The lines you return should be those containing the string "brown", taken from the data below.

Object matching data
________________________________________

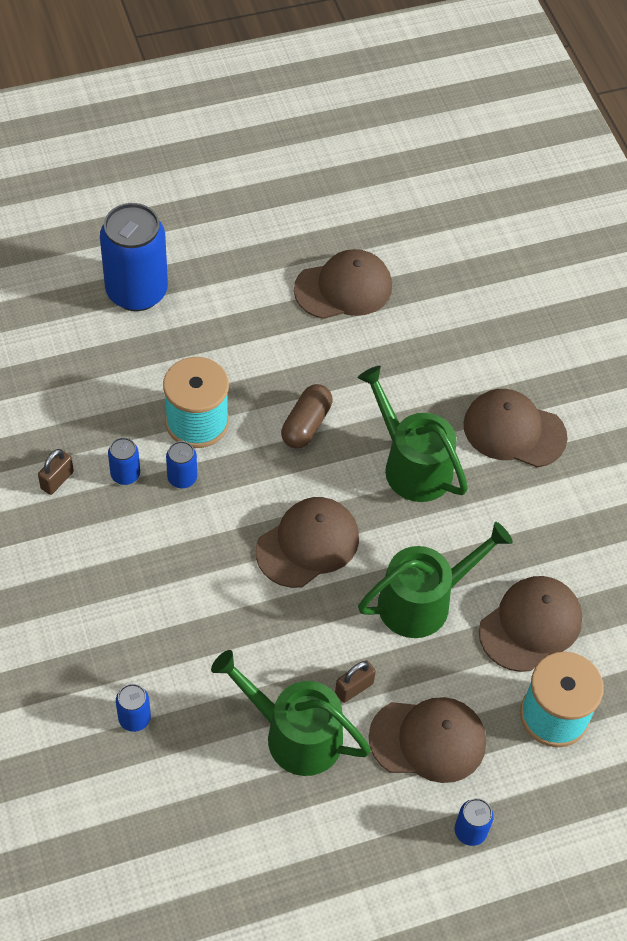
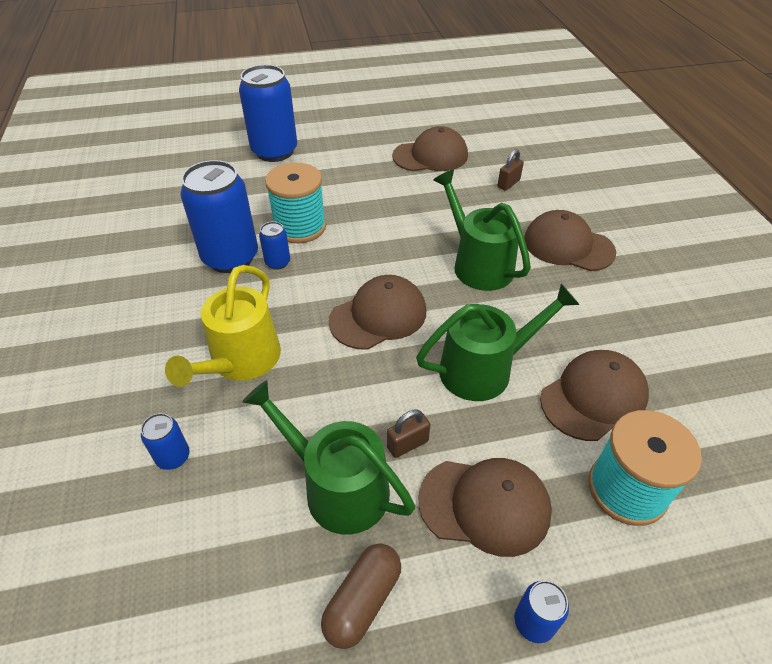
camera: 10 degrees right, 10 degrees down
(57, 480) = (172, 258): brown padlock -> brown padlock (508, 184)
(125, 474) = (230, 257): blue can -> blue can, size x2.24
(172, 610) = (241, 361): none -> yellow watering can
(306, 424) = (390, 233): brown capsule -> brown capsule (363, 601)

________________________________________

[Exercise answer]
(57, 480) = (172, 258): brown padlock -> brown padlock (508, 184)
(306, 424) = (390, 233): brown capsule -> brown capsule (363, 601)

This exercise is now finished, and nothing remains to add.